───── Excerpted data

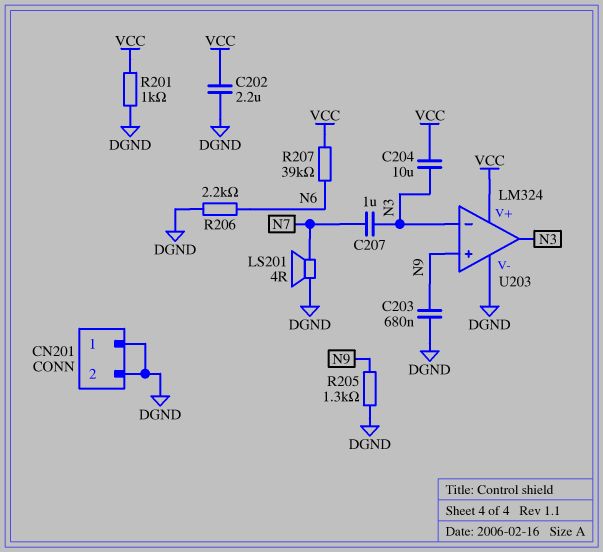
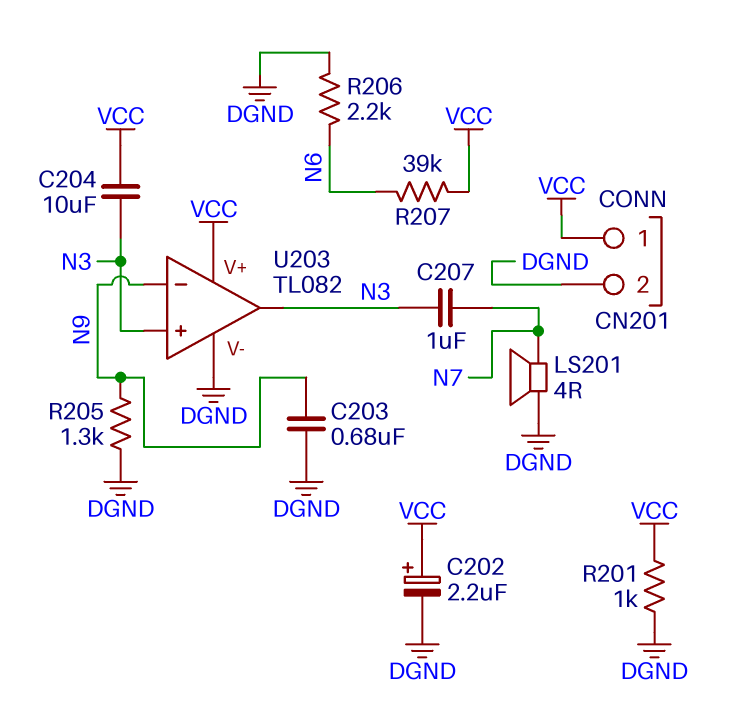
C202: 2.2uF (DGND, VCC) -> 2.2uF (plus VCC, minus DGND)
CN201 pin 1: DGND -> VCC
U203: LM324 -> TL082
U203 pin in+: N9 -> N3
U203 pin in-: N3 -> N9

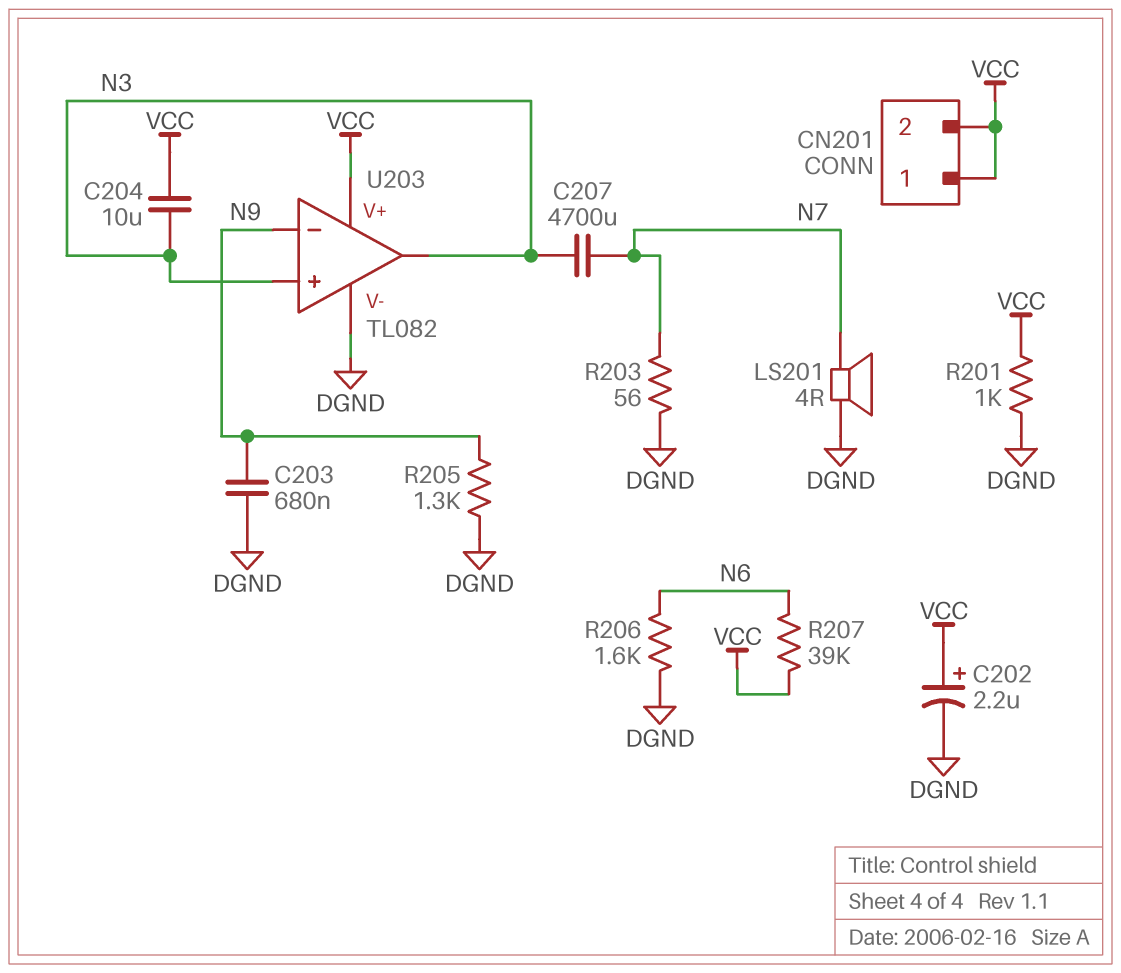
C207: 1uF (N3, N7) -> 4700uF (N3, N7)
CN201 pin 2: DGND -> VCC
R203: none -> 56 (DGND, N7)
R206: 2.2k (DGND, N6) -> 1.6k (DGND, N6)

──────────
───── Excerpted data

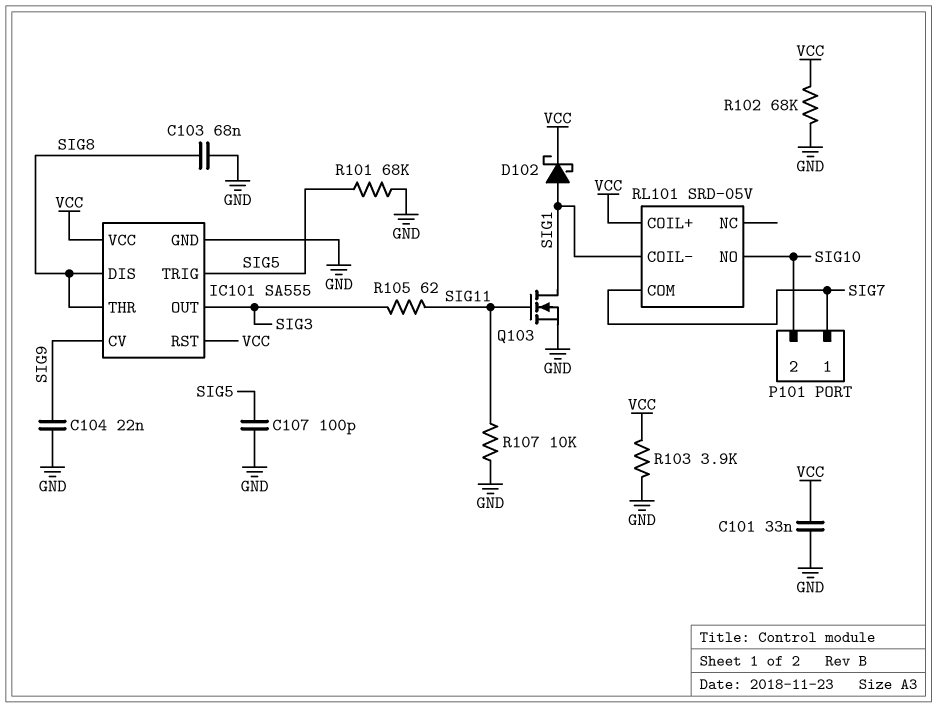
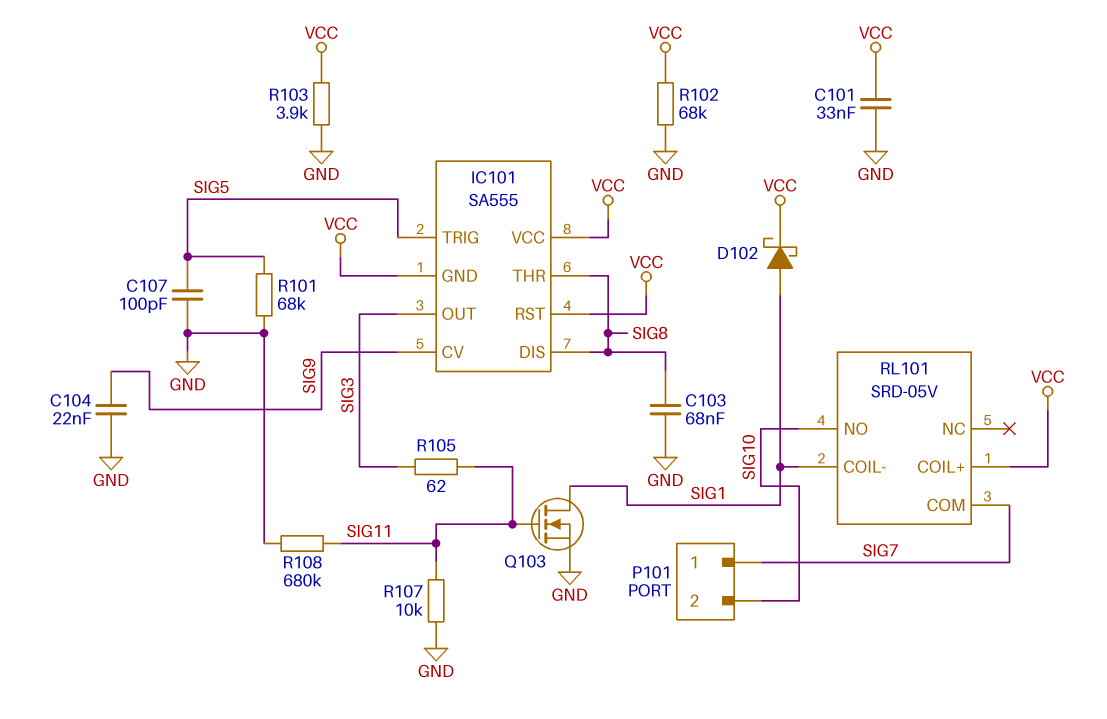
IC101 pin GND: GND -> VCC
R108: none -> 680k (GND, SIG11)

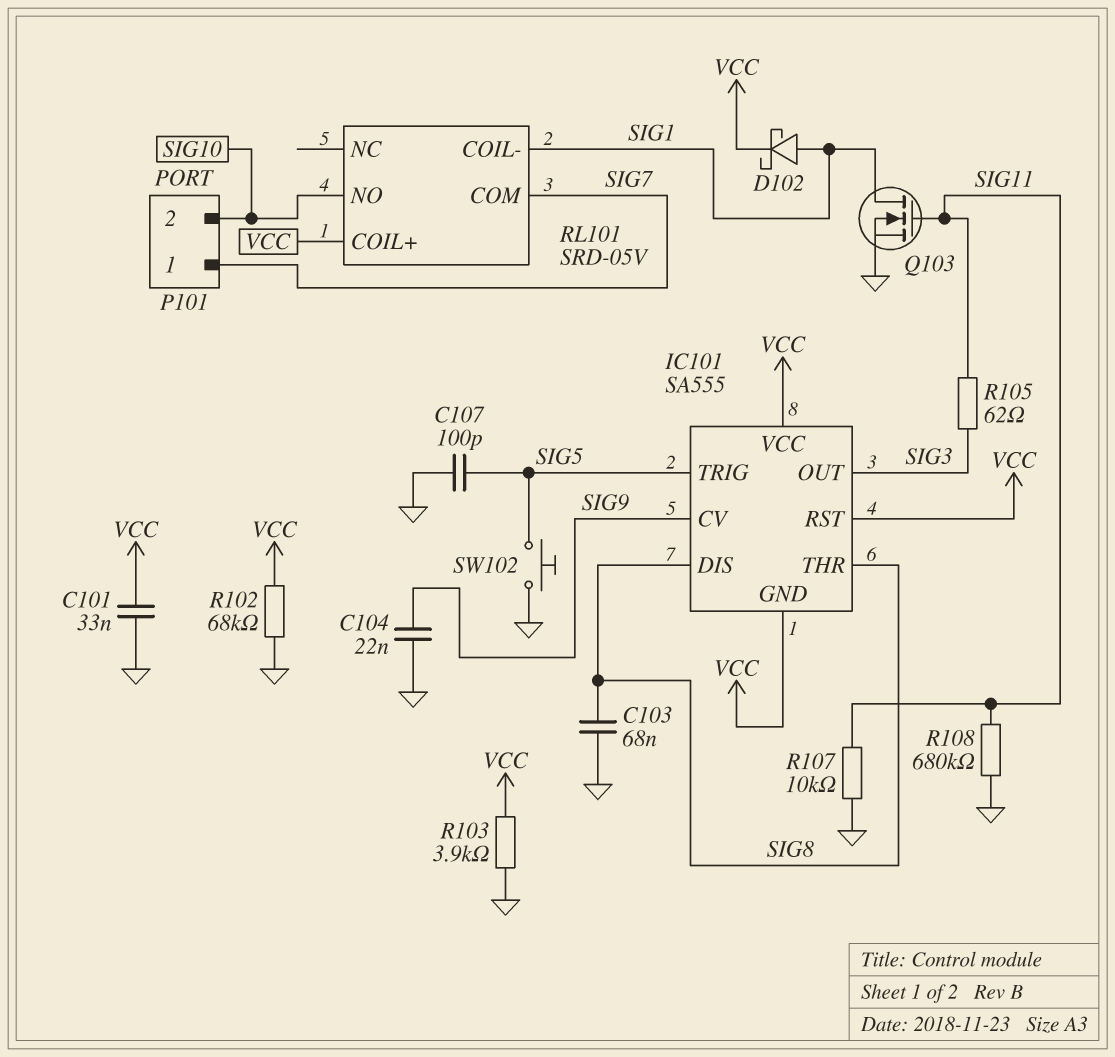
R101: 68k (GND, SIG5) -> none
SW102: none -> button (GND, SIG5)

──────────

How to complete this task — In the entries above, the lines from the one bearing "C207: 1uF (N3, N7) -> 4700uF (N3, N7)" up to and including the one bearing "R206: 2.2k (DGND, N6) -> 1.6k (DGND, N6)" should be transcribed exactly; no other line is wanted.

Task result —
C207: 1uF (N3, N7) -> 4700uF (N3, N7)
CN201 pin 2: DGND -> VCC
R203: none -> 56 (DGND, N7)
R206: 2.2k (DGND, N6) -> 1.6k (DGND, N6)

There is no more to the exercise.